### What is required
Starting at the line below that contains "(463, 276) = (366, 312): pink" and ending at the line that contains "(470, 170) = (269, 220): purple", retype each line exactly as it stands, but omit the pictures.

### Supplied entries
---+---

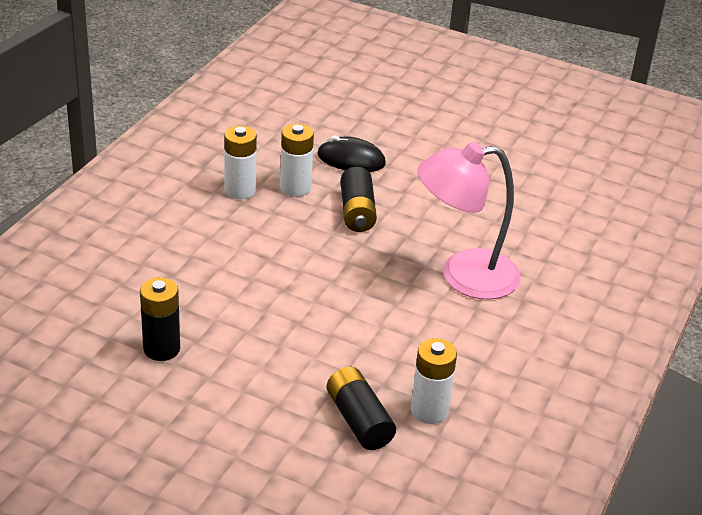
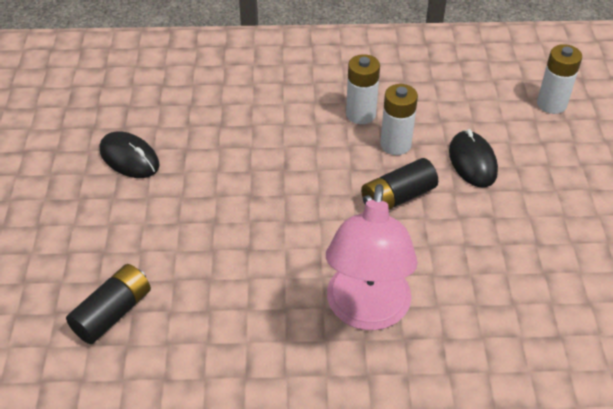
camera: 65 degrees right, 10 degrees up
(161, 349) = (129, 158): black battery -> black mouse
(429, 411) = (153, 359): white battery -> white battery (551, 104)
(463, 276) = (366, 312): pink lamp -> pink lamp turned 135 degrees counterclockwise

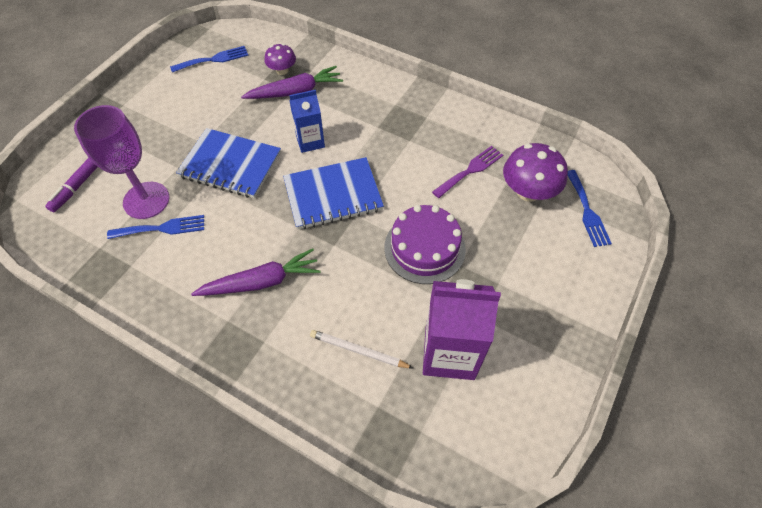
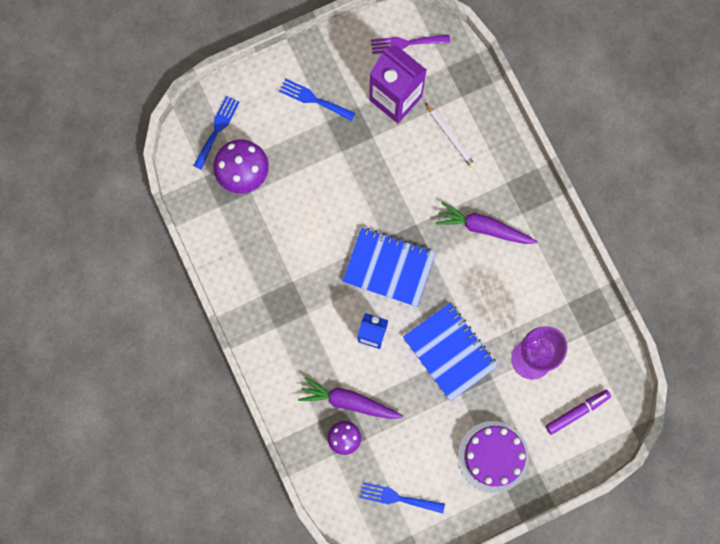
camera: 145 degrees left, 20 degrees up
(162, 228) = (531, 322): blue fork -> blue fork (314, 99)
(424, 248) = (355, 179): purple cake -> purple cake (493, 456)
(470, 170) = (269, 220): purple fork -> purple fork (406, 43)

---+---

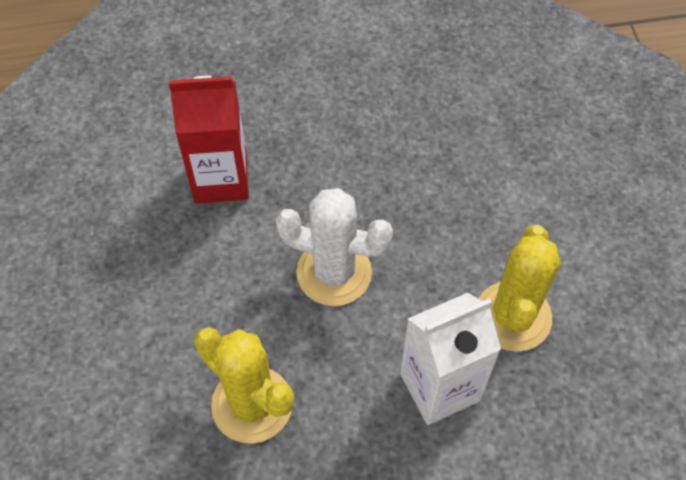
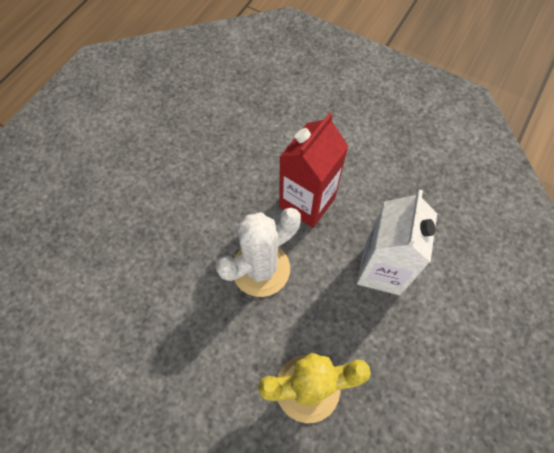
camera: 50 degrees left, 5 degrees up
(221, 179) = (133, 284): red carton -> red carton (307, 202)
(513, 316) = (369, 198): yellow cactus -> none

---+---

### Output for this task
(463, 276) = (366, 312): pink lamp -> pink lamp turned 135 degrees counterclockwise

camera: 145 degrees left, 20 degrees up
(162, 228) = (531, 322): blue fork -> blue fork (314, 99)
(424, 248) = (355, 179): purple cake -> purple cake (493, 456)
(470, 170) = (269, 220): purple fork -> purple fork (406, 43)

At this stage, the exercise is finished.